What you should do.
Copy out the listing below so that each line matches exactly.

Records for the task.

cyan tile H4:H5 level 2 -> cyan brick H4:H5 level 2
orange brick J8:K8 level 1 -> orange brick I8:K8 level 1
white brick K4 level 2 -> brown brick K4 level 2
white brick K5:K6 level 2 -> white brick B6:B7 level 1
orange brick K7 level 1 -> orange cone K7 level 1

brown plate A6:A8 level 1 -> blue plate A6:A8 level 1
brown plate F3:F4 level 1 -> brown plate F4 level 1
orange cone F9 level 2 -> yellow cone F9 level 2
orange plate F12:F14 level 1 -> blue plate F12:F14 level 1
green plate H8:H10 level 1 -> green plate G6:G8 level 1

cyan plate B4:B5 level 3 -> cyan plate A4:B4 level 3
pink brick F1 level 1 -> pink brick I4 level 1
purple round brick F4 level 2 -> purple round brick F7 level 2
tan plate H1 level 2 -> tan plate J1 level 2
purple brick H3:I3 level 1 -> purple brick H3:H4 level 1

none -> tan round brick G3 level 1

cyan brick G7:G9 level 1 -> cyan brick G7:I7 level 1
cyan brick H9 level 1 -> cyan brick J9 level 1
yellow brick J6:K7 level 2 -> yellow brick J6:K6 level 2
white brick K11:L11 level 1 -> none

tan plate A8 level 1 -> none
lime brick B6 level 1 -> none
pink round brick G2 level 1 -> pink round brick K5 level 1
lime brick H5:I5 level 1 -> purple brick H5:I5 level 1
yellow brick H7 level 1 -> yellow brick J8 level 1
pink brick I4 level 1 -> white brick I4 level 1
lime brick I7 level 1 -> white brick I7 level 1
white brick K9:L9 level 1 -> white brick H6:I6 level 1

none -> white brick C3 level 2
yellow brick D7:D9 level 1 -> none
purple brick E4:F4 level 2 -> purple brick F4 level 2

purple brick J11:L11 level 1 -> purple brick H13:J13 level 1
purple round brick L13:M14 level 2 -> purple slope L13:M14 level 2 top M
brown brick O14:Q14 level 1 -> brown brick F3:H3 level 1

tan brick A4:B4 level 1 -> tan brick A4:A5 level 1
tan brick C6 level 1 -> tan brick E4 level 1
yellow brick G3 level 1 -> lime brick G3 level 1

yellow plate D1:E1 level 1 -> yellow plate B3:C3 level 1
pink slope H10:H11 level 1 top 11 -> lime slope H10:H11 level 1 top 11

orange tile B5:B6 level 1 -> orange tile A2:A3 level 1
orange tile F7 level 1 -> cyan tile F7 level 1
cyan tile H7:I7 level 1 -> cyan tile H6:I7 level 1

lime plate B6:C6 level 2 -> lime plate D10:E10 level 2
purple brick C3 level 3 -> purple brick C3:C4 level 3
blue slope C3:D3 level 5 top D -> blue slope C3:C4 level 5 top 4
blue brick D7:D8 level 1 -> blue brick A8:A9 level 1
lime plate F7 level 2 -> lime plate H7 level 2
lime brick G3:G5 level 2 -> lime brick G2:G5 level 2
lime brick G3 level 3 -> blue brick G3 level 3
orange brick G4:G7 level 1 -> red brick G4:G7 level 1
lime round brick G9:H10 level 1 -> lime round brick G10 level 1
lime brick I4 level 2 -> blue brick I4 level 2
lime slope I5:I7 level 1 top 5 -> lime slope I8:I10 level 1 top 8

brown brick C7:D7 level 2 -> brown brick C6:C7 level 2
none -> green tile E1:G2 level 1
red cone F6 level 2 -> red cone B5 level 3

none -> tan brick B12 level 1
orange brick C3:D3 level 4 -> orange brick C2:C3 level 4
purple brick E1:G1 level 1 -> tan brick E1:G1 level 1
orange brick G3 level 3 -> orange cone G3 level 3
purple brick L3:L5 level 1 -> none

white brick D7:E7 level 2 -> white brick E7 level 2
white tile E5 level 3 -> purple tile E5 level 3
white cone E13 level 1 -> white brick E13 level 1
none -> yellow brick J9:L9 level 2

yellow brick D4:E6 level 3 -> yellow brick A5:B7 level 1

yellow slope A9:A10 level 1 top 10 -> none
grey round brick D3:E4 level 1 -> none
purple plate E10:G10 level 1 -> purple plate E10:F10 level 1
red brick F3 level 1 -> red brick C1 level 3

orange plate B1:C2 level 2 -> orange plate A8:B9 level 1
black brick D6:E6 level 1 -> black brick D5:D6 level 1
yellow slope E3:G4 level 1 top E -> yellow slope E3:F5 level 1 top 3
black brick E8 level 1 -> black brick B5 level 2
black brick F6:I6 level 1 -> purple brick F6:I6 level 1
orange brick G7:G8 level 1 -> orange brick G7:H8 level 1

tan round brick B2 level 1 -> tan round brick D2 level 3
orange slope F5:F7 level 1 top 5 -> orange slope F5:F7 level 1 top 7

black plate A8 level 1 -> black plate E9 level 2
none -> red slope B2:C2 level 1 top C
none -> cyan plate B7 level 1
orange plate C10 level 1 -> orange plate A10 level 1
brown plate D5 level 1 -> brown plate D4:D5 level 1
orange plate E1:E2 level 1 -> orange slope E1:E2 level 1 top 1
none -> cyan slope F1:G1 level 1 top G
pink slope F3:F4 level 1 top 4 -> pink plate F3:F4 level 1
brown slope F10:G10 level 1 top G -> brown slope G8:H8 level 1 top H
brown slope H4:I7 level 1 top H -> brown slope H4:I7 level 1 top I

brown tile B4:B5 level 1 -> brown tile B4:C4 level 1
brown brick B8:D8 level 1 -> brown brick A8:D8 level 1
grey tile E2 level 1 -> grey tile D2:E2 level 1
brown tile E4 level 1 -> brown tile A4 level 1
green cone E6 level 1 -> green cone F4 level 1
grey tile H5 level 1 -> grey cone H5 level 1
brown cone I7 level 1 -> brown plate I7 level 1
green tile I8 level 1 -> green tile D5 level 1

Written answer.
cyan tile H4:H5 level 2 -> cyan brick H4:H5 level 2
orange brick J8:K8 level 1 -> orange brick I8:K8 level 1
white brick K4 level 2 -> brown brick K4 level 2
white brick K5:K6 level 2 -> white brick B6:B7 level 1
orange brick K7 level 1 -> orange cone K7 level 1

brown plate A6:A8 level 1 -> blue plate A6:A8 level 1
brown plate F3:F4 level 1 -> brown plate F4 level 1
orange cone F9 level 2 -> yellow cone F9 level 2
orange plate F12:F14 level 1 -> blue plate F12:F14 level 1
green plate H8:H10 level 1 -> green plate G6:G8 level 1

cyan plate B4:B5 level 3 -> cyan plate A4:B4 level 3
pink brick F1 level 1 -> pink brick I4 level 1
purple round brick F4 level 2 -> purple round brick F7 level 2
tan plate H1 level 2 -> tan plate J1 level 2
purple brick H3:I3 level 1 -> purple brick H3:H4 level 1

none -> tan round brick G3 level 1

cyan brick G7:G9 level 1 -> cyan brick G7:I7 level 1
cyan brick H9 level 1 -> cyan brick J9 level 1
yellow brick J6:K7 level 2 -> yellow brick J6:K6 level 2
white brick K11:L11 level 1 -> none

tan plate A8 level 1 -> none
lime brick B6 level 1 -> none
pink round brick G2 level 1 -> pink round brick K5 level 1
lime brick H5:I5 level 1 -> purple brick H5:I5 level 1
yellow brick H7 level 1 -> yellow brick J8 level 1
pink brick I4 level 1 -> white brick I4 level 1
lime brick I7 level 1 -> white brick I7 level 1
white brick K9:L9 level 1 -> white brick H6:I6 level 1

none -> white brick C3 level 2
yellow brick D7:D9 level 1 -> none
purple brick E4:F4 level 2 -> purple brick F4 level 2

purple brick J11:L11 level 1 -> purple brick H13:J13 level 1
purple round brick L13:M14 level 2 -> purple slope L13:M14 level 2 top M
brown brick O14:Q14 level 1 -> brown brick F3:H3 level 1

tan brick A4:B4 level 1 -> tan brick A4:A5 level 1
tan brick C6 level 1 -> tan brick E4 level 1
yellow brick G3 level 1 -> lime brick G3 level 1

yellow plate D1:E1 level 1 -> yellow plate B3:C3 level 1
pink slope H10:H11 level 1 top 11 -> lime slope H10:H11 level 1 top 11

orange tile B5:B6 level 1 -> orange tile A2:A3 level 1
orange tile F7 level 1 -> cyan tile F7 level 1
cyan tile H7:I7 level 1 -> cyan tile H6:I7 level 1

lime plate B6:C6 level 2 -> lime plate D10:E10 level 2
purple brick C3 level 3 -> purple brick C3:C4 level 3
blue slope C3:D3 level 5 top D -> blue slope C3:C4 level 5 top 4
blue brick D7:D8 level 1 -> blue brick A8:A9 level 1
lime plate F7 level 2 -> lime plate H7 level 2
lime brick G3:G5 level 2 -> lime brick G2:G5 level 2
lime brick G3 level 3 -> blue brick G3 level 3
orange brick G4:G7 level 1 -> red brick G4:G7 level 1
lime round brick G9:H10 level 1 -> lime round brick G10 level 1
lime brick I4 level 2 -> blue brick I4 level 2
lime slope I5:I7 level 1 top 5 -> lime slope I8:I10 level 1 top 8

brown brick C7:D7 level 2 -> brown brick C6:C7 level 2
none -> green tile E1:G2 level 1
red cone F6 level 2 -> red cone B5 level 3

none -> tan brick B12 level 1
orange brick C3:D3 level 4 -> orange brick C2:C3 level 4
purple brick E1:G1 level 1 -> tan brick E1:G1 level 1
orange brick G3 level 3 -> orange cone G3 level 3
purple brick L3:L5 level 1 -> none

white brick D7:E7 level 2 -> white brick E7 level 2
white tile E5 level 3 -> purple tile E5 level 3
white cone E13 level 1 -> white brick E13 level 1
none -> yellow brick J9:L9 level 2

yellow brick D4:E6 level 3 -> yellow brick A5:B7 level 1

yellow slope A9:A10 level 1 top 10 -> none
grey round brick D3:E4 level 1 -> none
purple plate E10:G10 level 1 -> purple plate E10:F10 level 1
red brick F3 level 1 -> red brick C1 level 3

orange plate B1:C2 level 2 -> orange plate A8:B9 level 1
black brick D6:E6 level 1 -> black brick D5:D6 level 1
yellow slope E3:G4 level 1 top E -> yellow slope E3:F5 level 1 top 3
black brick E8 level 1 -> black brick B5 level 2
black brick F6:I6 level 1 -> purple brick F6:I6 level 1
orange brick G7:G8 level 1 -> orange brick G7:H8 level 1

tan round brick B2 level 1 -> tan round brick D2 level 3
orange slope F5:F7 level 1 top 5 -> orange slope F5:F7 level 1 top 7

black plate A8 level 1 -> black plate E9 level 2
none -> red slope B2:C2 level 1 top C
none -> cyan plate B7 level 1
orange plate C10 level 1 -> orange plate A10 level 1
brown plate D5 level 1 -> brown plate D4:D5 level 1
orange plate E1:E2 level 1 -> orange slope E1:E2 level 1 top 1
none -> cyan slope F1:G1 level 1 top G
pink slope F3:F4 level 1 top 4 -> pink plate F3:F4 level 1
brown slope F10:G10 level 1 top G -> brown slope G8:H8 level 1 top H
brown slope H4:I7 level 1 top H -> brown slope H4:I7 level 1 top I

brown tile B4:B5 level 1 -> brown tile B4:C4 level 1
brown brick B8:D8 level 1 -> brown brick A8:D8 level 1
grey tile E2 level 1 -> grey tile D2:E2 level 1
brown tile E4 level 1 -> brown tile A4 level 1
green cone E6 level 1 -> green cone F4 level 1
grey tile H5 level 1 -> grey cone H5 level 1
brown cone I7 level 1 -> brown plate I7 level 1
green tile I8 level 1 -> green tile D5 level 1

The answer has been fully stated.